═══ RECORDS PROVIDED ═══
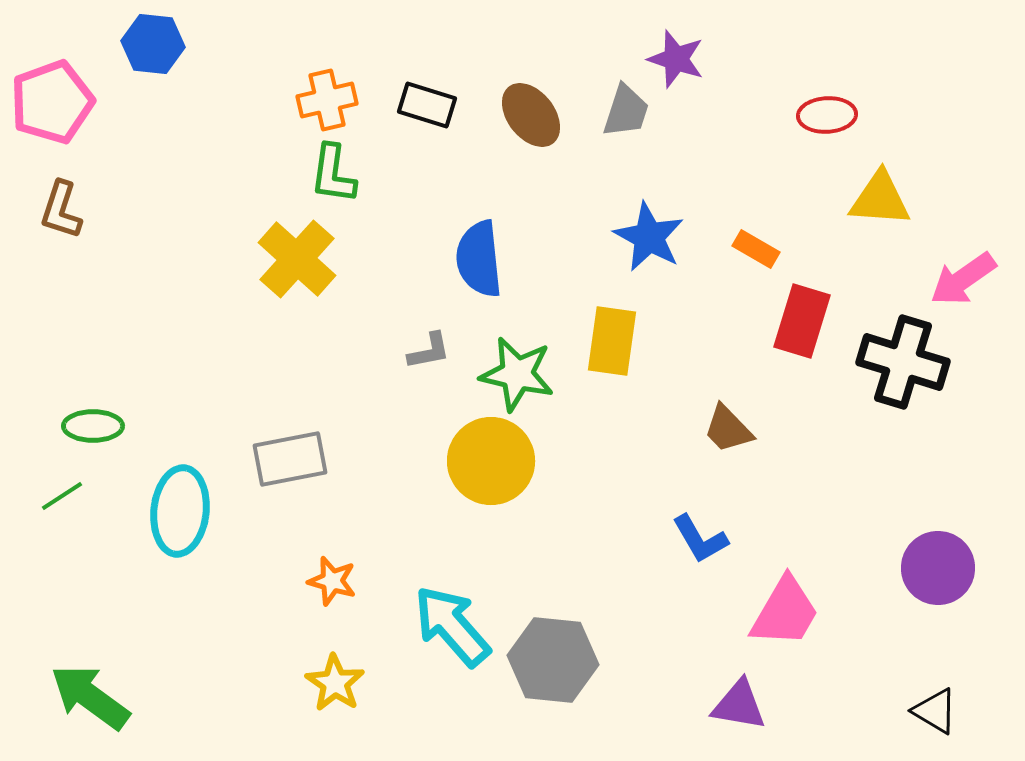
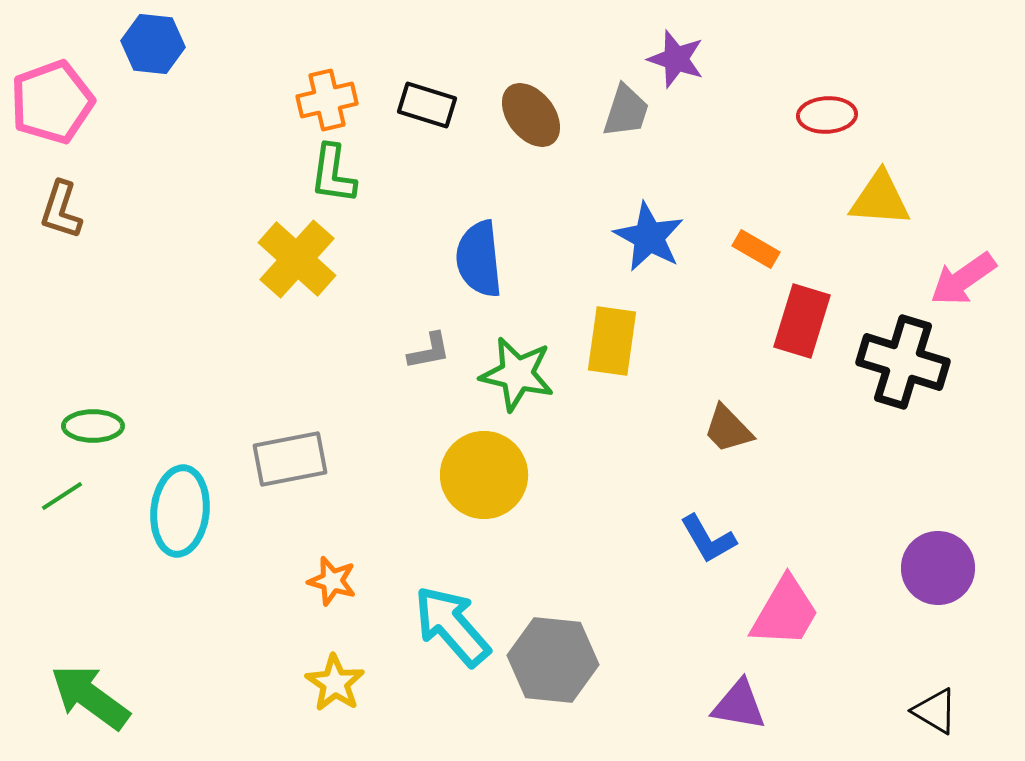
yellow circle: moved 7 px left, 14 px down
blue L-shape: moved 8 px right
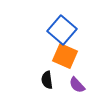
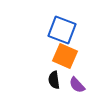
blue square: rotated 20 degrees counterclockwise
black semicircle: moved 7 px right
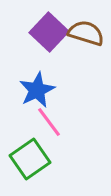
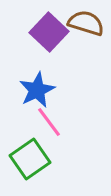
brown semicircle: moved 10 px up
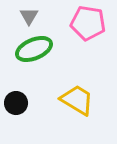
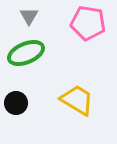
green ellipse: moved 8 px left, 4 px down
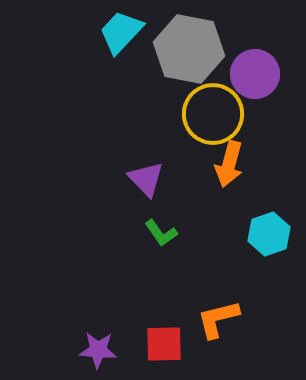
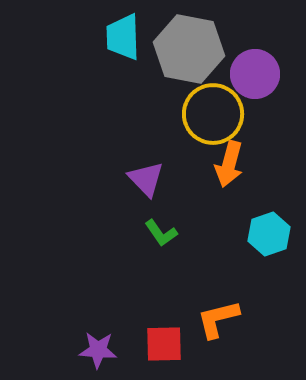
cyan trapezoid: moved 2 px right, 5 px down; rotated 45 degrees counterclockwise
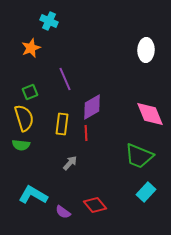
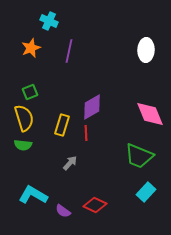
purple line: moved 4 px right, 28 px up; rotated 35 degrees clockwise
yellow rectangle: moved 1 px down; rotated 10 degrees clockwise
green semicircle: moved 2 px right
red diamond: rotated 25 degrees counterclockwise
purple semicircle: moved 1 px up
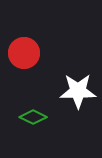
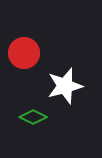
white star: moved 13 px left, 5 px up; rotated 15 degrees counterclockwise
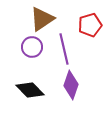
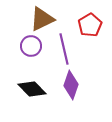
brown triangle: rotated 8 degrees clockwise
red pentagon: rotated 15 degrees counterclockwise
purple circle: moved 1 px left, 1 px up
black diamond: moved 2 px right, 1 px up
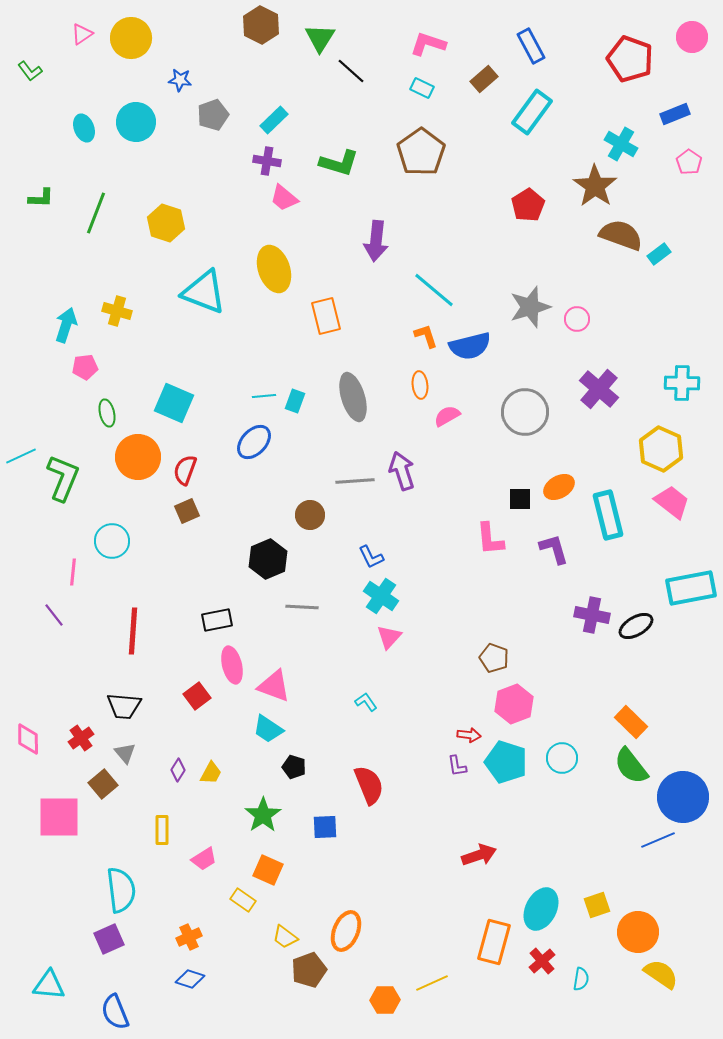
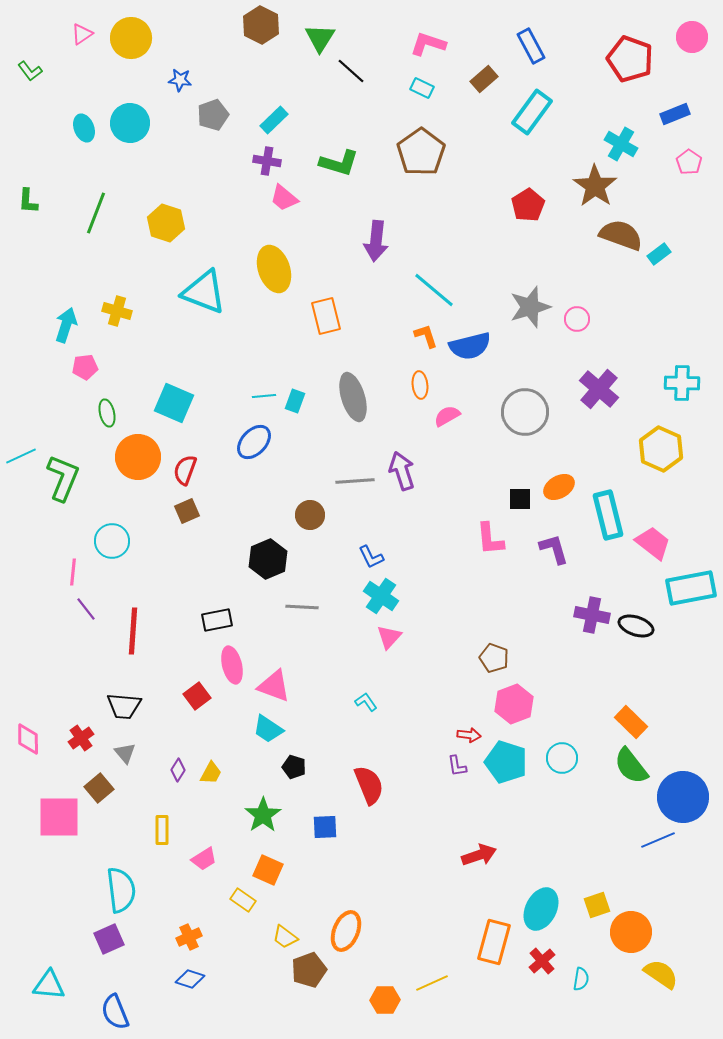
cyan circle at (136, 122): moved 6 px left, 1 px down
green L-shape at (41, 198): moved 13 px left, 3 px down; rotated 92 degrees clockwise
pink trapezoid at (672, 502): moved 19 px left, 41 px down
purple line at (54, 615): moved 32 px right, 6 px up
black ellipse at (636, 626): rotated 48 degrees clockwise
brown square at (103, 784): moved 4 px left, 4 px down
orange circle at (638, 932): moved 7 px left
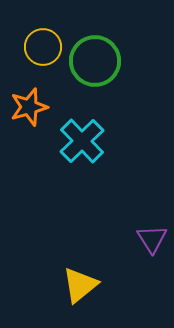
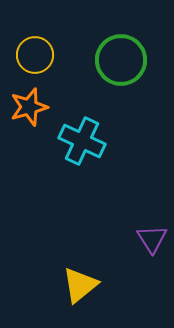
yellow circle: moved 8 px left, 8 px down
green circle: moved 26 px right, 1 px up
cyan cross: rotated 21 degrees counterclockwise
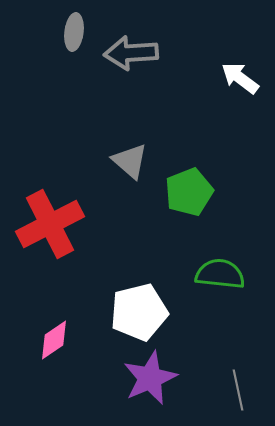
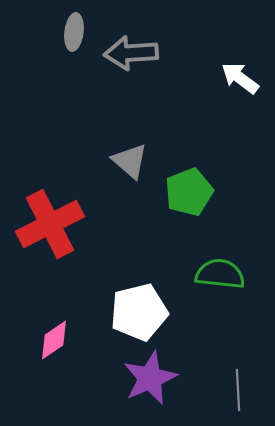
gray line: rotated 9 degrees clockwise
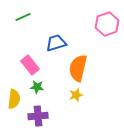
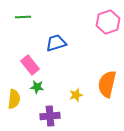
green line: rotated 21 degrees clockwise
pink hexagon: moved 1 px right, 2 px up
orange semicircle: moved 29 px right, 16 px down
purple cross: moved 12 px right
═══
| EXERCISE REQUIREMENTS |
Copy every line of the data above in which the string "pink" appears.

| RESULT FOR THIS TASK |
pink trapezoid at (672, 502): moved 19 px left, 41 px down
pink hexagon: moved 1 px right, 2 px up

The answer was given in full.